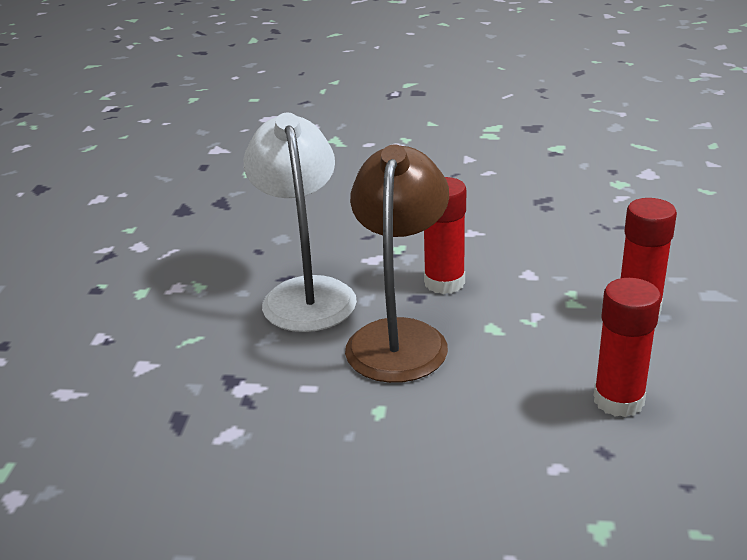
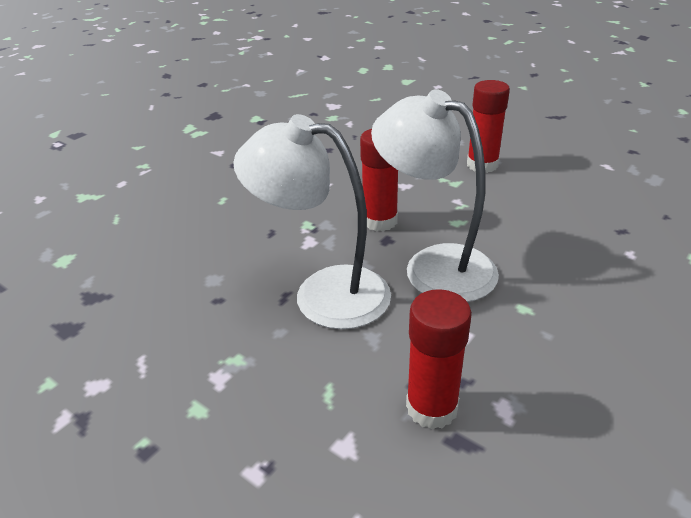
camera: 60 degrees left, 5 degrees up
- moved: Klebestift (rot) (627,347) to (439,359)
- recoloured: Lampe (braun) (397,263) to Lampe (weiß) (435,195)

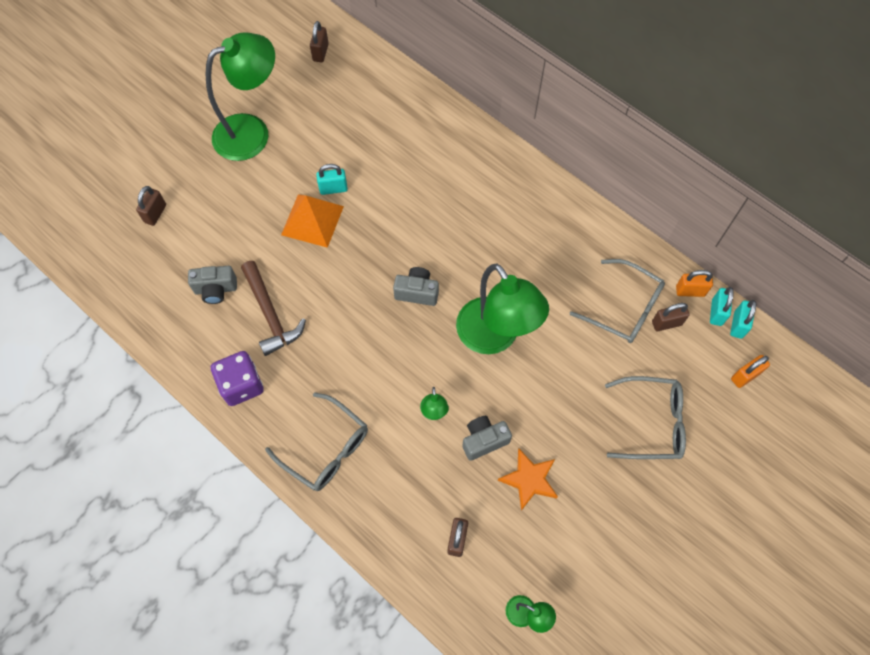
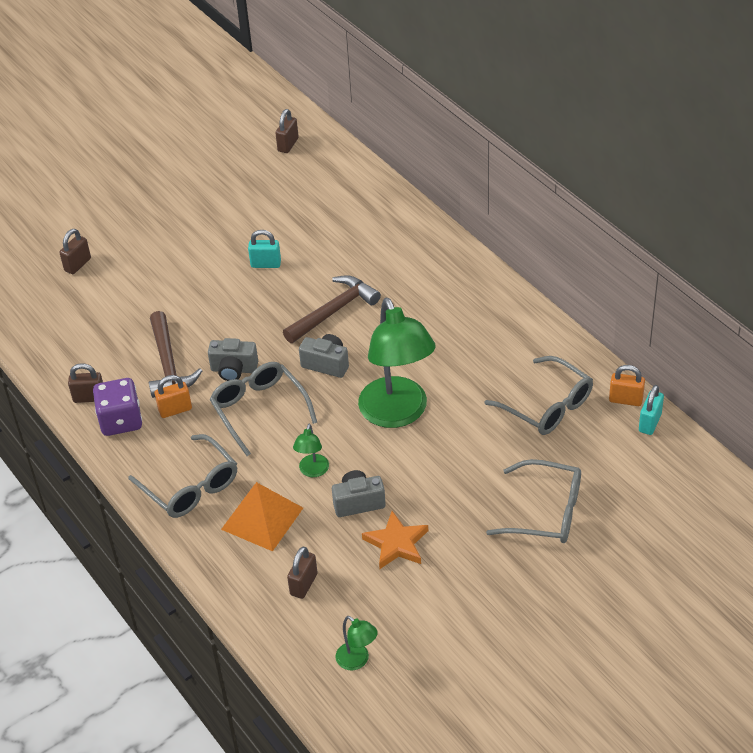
camera: 15 degrees right, 20 degrees down
- removed: Lampe (grün) (240,97)
- removed: Vorhängeschloss (türkis) (743,319)
- added: Brille (grau) (263,409)
- added: Hammer (braun) (332,309)
- moved: Kamera (grau) (212,285) to (233,359)
- moved: Pyramide (orange) (312,221) to (262,516)
- moved: Vorhängeschloss (braun) (671,317) to (85,383)
- moved: Vorhängeschloss (orange) (750,371) to (173,396)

● ● ● ●

_EXERCISE DETAILS:_ Go through the listing, find each line with the word "orange", and copy it.

_SOLUTION:_
- moved: Pyramide (orange) (312,221) to (262,516)
- moved: Vorhängeschloss (orange) (750,371) to (173,396)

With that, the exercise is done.